Start of SUPPLIED RECORDS

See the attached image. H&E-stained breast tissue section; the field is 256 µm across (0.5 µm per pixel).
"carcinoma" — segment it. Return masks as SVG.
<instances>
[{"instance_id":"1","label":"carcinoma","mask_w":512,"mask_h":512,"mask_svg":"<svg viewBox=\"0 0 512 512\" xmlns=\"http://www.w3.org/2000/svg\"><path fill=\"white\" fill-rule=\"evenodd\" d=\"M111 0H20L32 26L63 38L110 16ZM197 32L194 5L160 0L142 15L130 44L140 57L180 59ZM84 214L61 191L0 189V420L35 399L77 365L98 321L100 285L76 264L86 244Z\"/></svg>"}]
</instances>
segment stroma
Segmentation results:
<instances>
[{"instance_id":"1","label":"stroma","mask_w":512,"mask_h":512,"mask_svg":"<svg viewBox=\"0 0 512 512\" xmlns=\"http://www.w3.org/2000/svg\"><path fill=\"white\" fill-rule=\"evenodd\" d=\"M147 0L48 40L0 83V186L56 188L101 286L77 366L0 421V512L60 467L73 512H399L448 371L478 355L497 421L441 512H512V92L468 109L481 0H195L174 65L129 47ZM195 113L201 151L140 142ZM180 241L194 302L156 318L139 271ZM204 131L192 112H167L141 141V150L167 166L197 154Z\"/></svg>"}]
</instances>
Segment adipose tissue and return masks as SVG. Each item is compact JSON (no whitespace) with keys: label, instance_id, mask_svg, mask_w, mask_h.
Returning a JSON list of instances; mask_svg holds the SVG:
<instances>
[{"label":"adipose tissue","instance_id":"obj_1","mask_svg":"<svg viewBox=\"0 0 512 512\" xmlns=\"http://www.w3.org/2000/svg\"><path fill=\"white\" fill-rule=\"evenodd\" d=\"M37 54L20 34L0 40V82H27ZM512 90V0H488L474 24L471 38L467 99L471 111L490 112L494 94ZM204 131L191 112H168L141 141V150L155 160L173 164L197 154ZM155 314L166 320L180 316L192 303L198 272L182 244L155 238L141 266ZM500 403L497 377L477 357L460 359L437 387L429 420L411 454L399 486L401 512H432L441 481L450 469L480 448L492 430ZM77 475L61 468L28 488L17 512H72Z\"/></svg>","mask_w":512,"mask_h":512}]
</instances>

End of SUPPLIED RECORDS

EXERCISE TASK
Look above for the line that holds "segment stroma", then copy it and each line after it exactly, through the last line of the data.

SOLUTION BELOW
segment stroma
Segmentation results:
<instances>
[{"instance_id":"1","label":"stroma","mask_w":512,"mask_h":512,"mask_svg":"<svg viewBox=\"0 0 512 512\" xmlns=\"http://www.w3.org/2000/svg\"><path fill=\"white\" fill-rule=\"evenodd\" d=\"M147 0L48 40L0 83V186L56 188L101 286L77 366L0 421V512L60 467L73 512H399L448 371L478 355L497 421L441 512H512V92L468 109L481 0H195L174 65L129 47ZM195 113L201 151L140 142ZM180 241L194 302L156 318L139 271ZM204 131L192 112H167L141 141V150L167 166L197 154Z\"/></svg>"}]
</instances>
Segment adipose tissue and return masks as SVG. Each item is compact JSON (no whitespace) with keys: label, instance_id, mask_svg, mask_w, mask_h.
Returning a JSON list of instances; mask_svg holds the SVG:
<instances>
[{"label":"adipose tissue","instance_id":"obj_1","mask_svg":"<svg viewBox=\"0 0 512 512\" xmlns=\"http://www.w3.org/2000/svg\"><path fill=\"white\" fill-rule=\"evenodd\" d=\"M37 54L20 34L0 40V82H27ZM512 90V0H488L474 24L471 38L467 99L471 111L490 112L494 94ZM204 131L191 112H168L141 141V150L155 160L173 164L197 154ZM155 314L166 320L180 316L192 303L198 272L182 244L155 238L141 266ZM500 403L497 377L477 357L460 359L437 387L429 420L411 454L399 486L401 512H432L441 481L450 469L480 448L492 430ZM77 475L61 468L28 488L17 512H72Z\"/></svg>","mask_w":512,"mask_h":512}]
</instances>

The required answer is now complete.